*REQUIREMENT*
A full, exact copy of the listing is needed, with images omitted.

*EXCERPTED DATA*
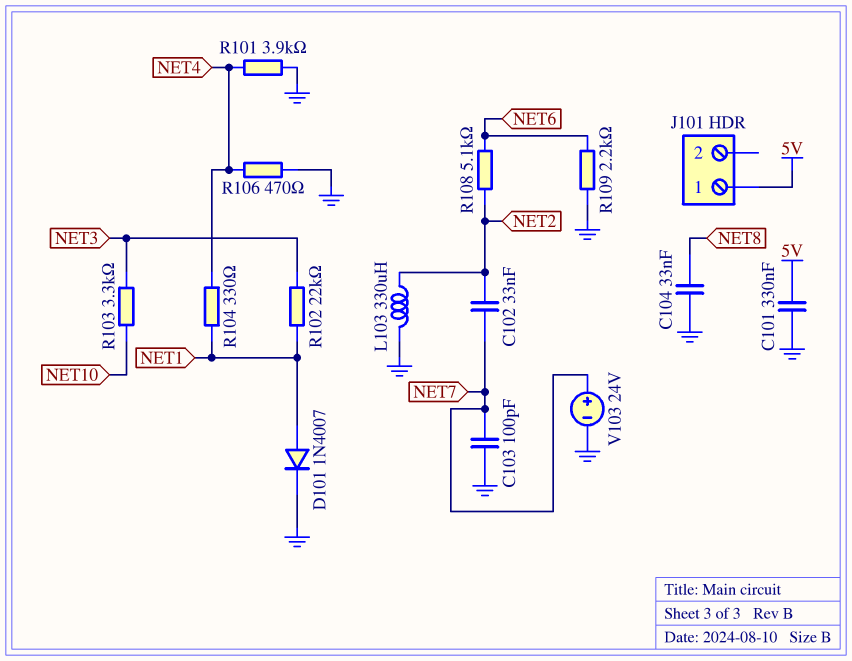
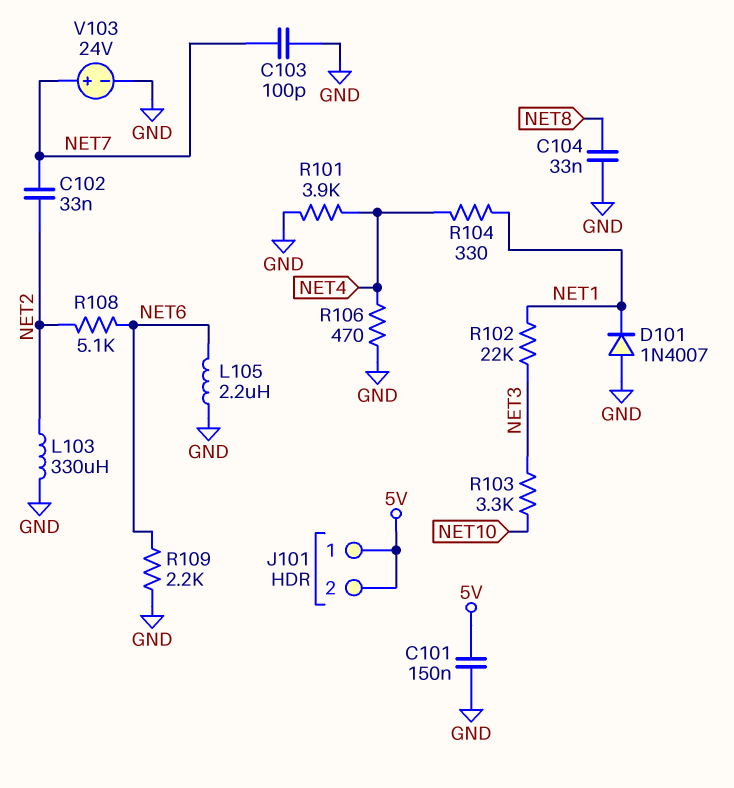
C101: 330nF (5V, GND) -> 150nF (5V, GND)
D101: diode 1N4007 (A NET1, K GND) -> diode 1N4007 (A GND, K NET1)
J101 pin 2: none -> 5V
L105: none -> 2.2uH (GND, NET6)

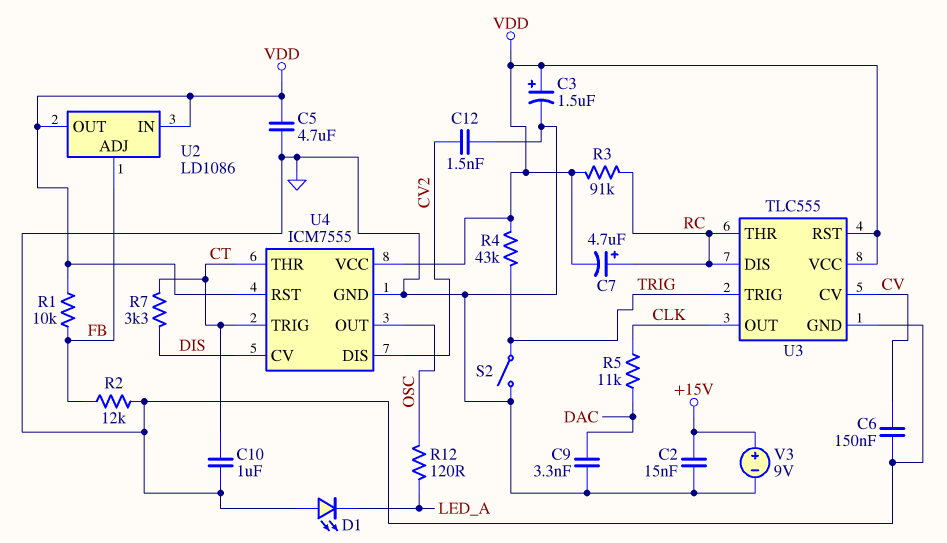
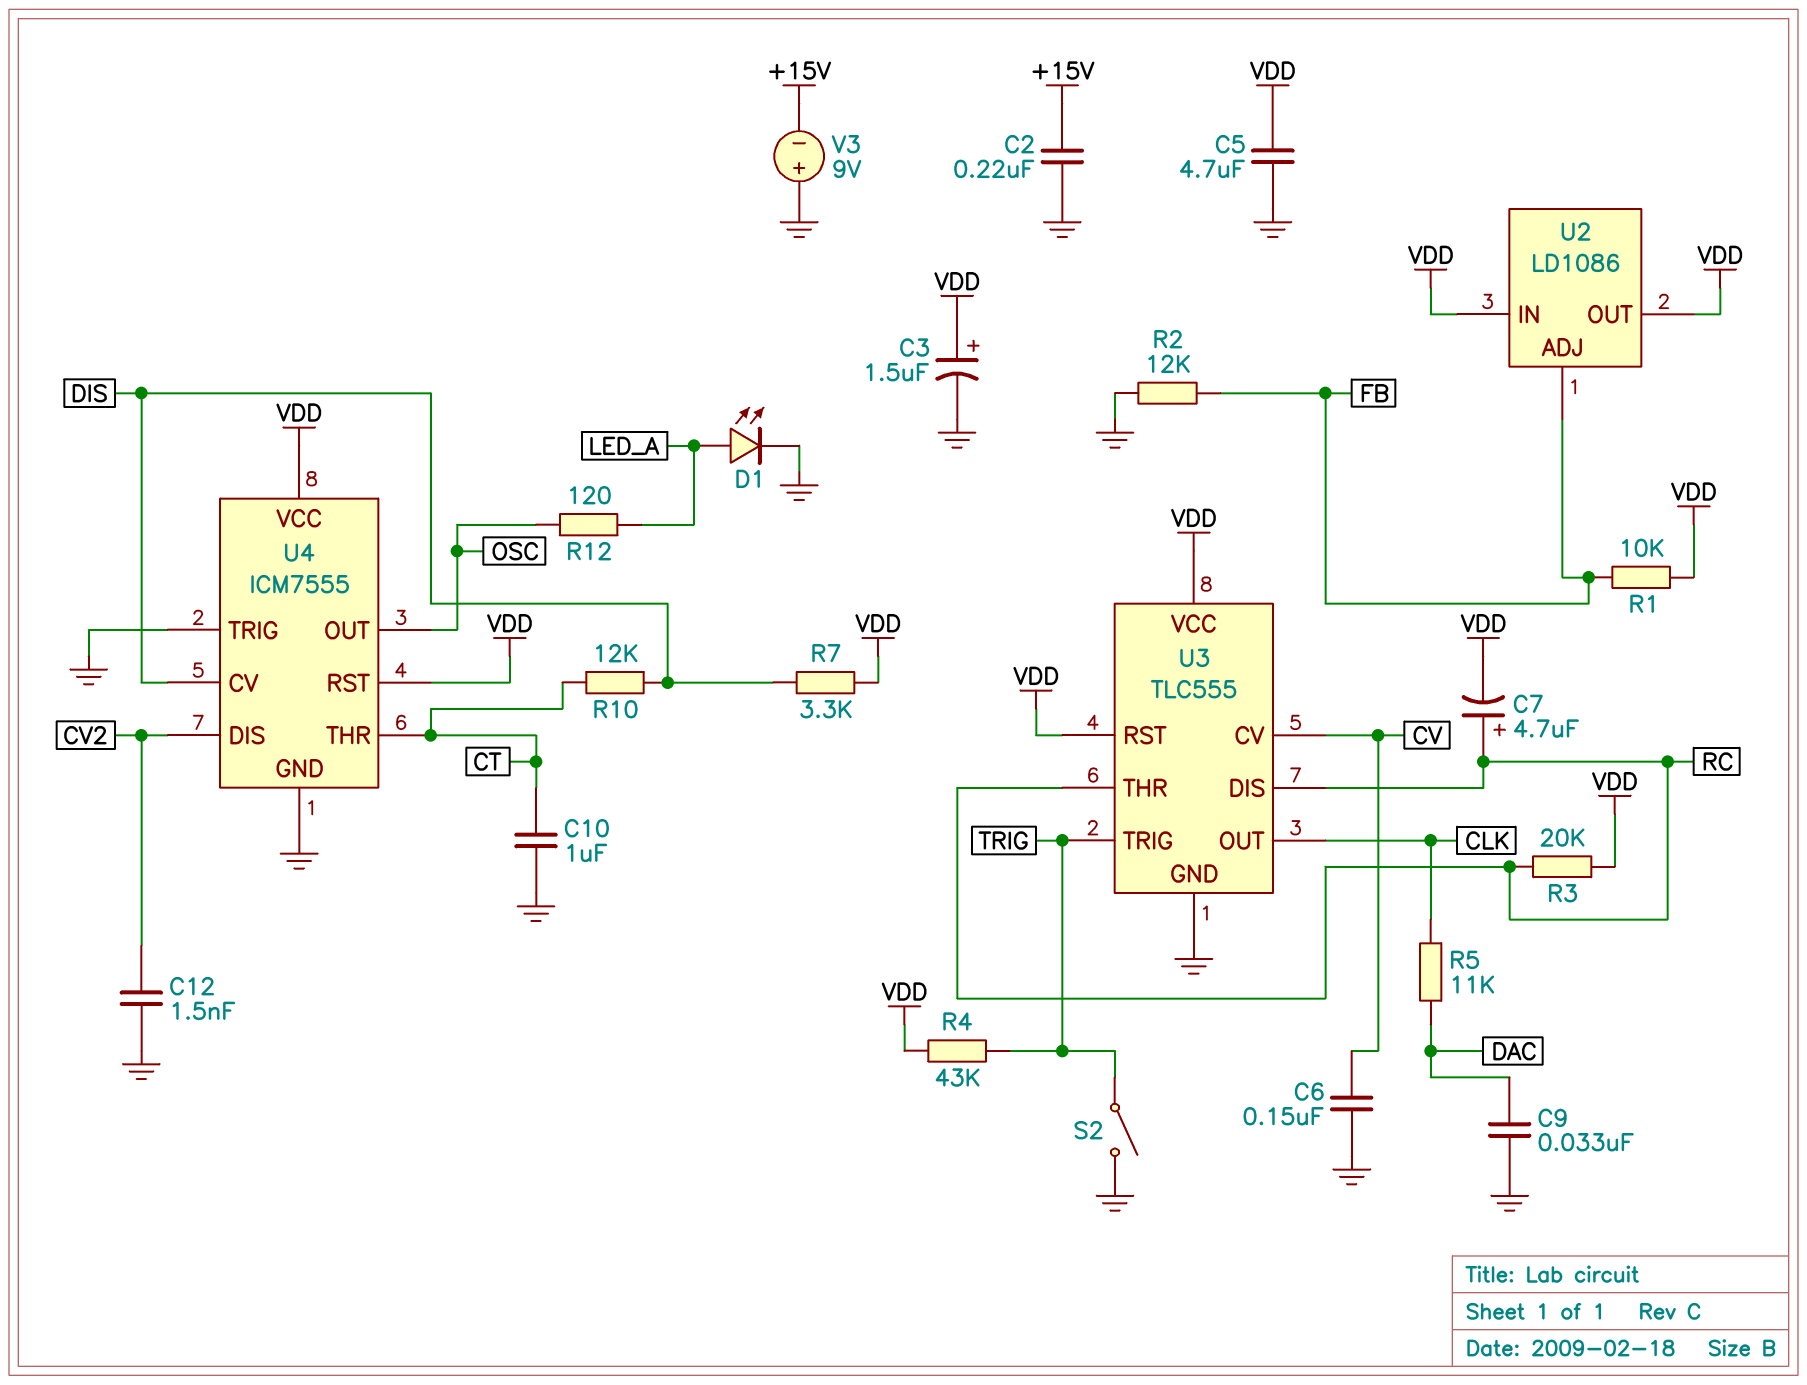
C2: 15nF (+15V, GND) -> 220nF (+15V, GND)
C9: 3.3nF (DAC, GND) -> 33nF (DAC, GND)
D1: LED (A GND, K LED_A) -> LED (A LED_A, K GND)
R3: 91k (RC, VDD) -> 20k (RC, VDD)
R7: 3.3k (CT, DIS) -> 3.3k (DIS, VDD)
R10: none -> 12k (CT, DIS)
U4 pin TRIG: CT -> GND
V3: 9V (plus +15V, minus GND) -> 9V (plus GND, minus +15V)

*SOLUTION TO THIS EXERCISE*
C101: 330nF (5V, GND) -> 150nF (5V, GND)
D101: diode 1N4007 (A NET1, K GND) -> diode 1N4007 (A GND, K NET1)
J101 pin 2: none -> 5V
L105: none -> 2.2uH (GND, NET6)

C2: 15nF (+15V, GND) -> 220nF (+15V, GND)
C9: 3.3nF (DAC, GND) -> 33nF (DAC, GND)
D1: LED (A GND, K LED_A) -> LED (A LED_A, K GND)
R3: 91k (RC, VDD) -> 20k (RC, VDD)
R7: 3.3k (CT, DIS) -> 3.3k (DIS, VDD)
R10: none -> 12k (CT, DIS)
U4 pin TRIG: CT -> GND
V3: 9V (plus +15V, minus GND) -> 9V (plus GND, minus +15V)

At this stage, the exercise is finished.